WHAT THE TASK REQUIRES = Your output should be the line with "ENC: EC11 -> KY-040" followed by every remaining line of the entries, reproduced exactly.

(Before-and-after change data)

/---

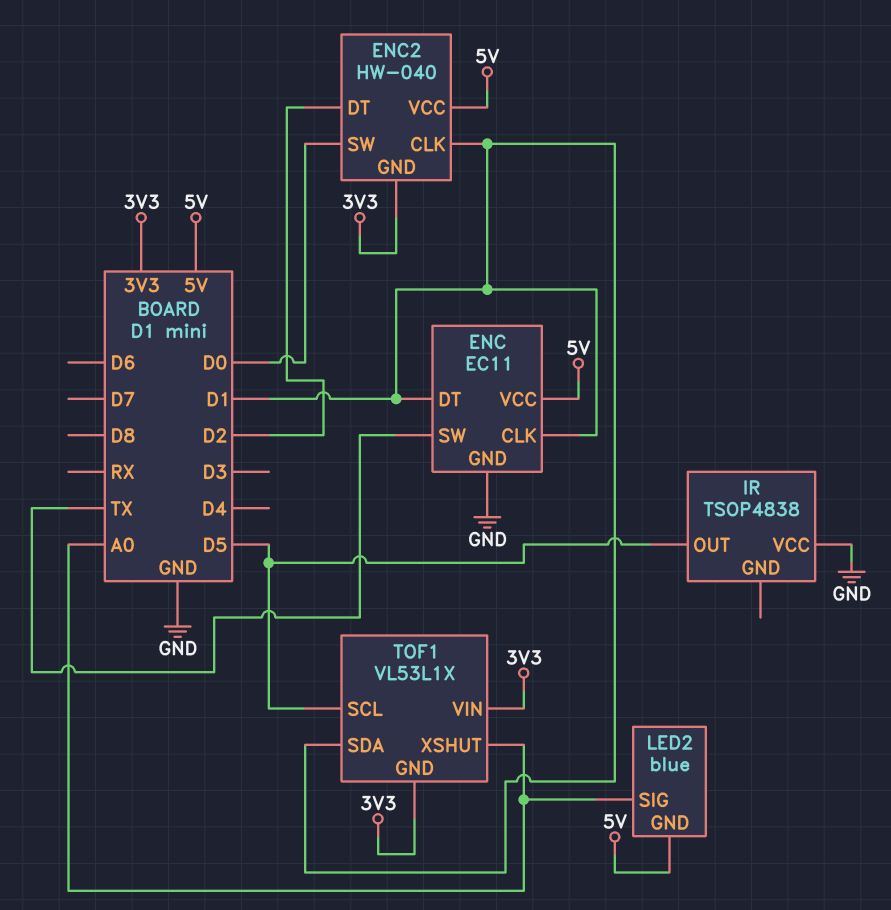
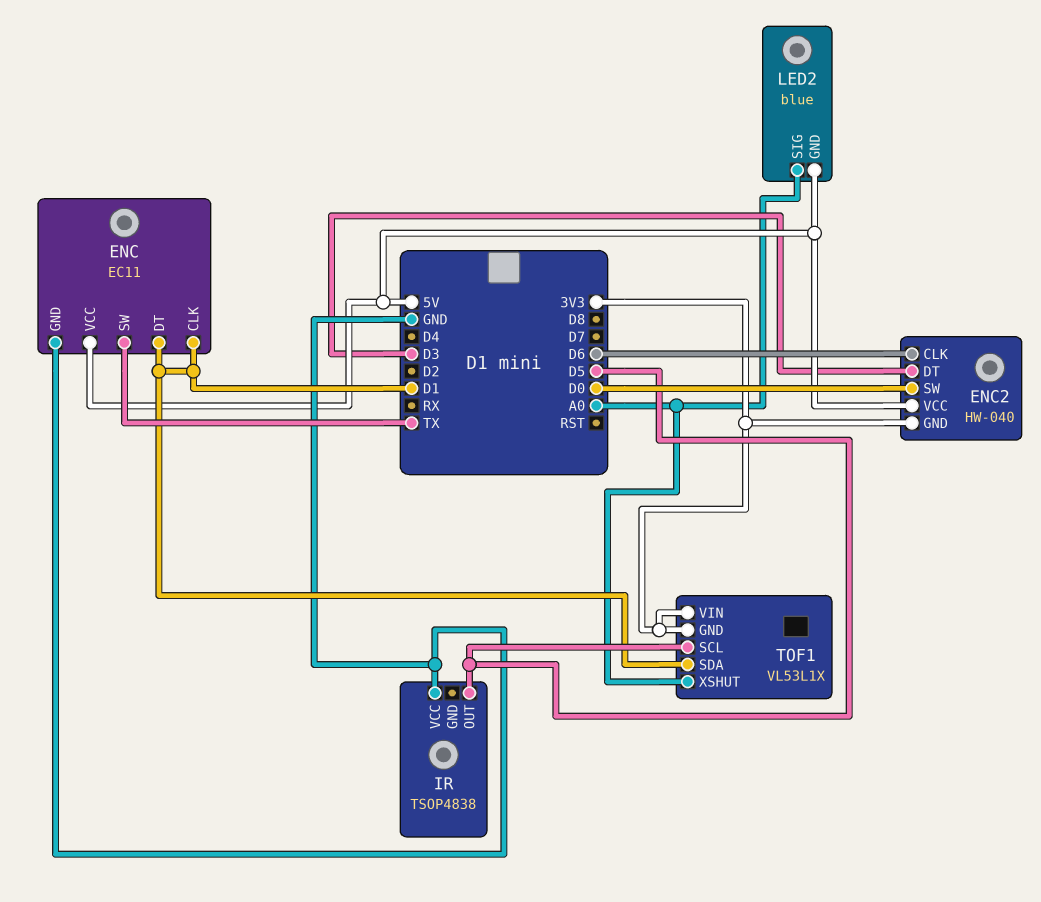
ENC2 pin CLK: D1 -> D6
ENC2 pin DT: D2 -> D3

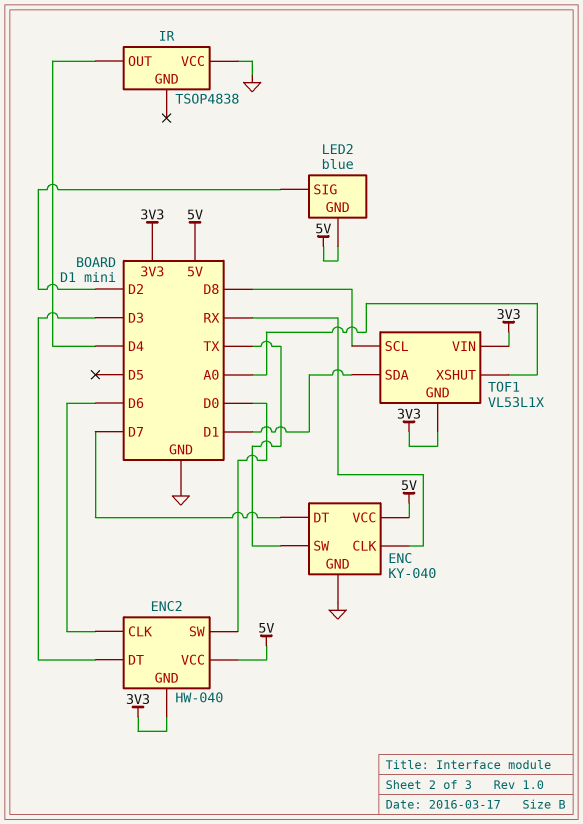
ENC: EC11 -> KY-040
ENC pin CLK: D1 -> RX
ENC pin DT: D1 -> D7
IR pin OUT: D5 -> D4
LED2 pin SIG: A0 -> D2
TOF1 pin SCL: D5 -> D8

\---

OUTPUT FOR THIS EXERCISE =
ENC: EC11 -> KY-040
ENC pin CLK: D1 -> RX
ENC pin DT: D1 -> D7
IR pin OUT: D5 -> D4
LED2 pin SIG: A0 -> D2
TOF1 pin SCL: D5 -> D8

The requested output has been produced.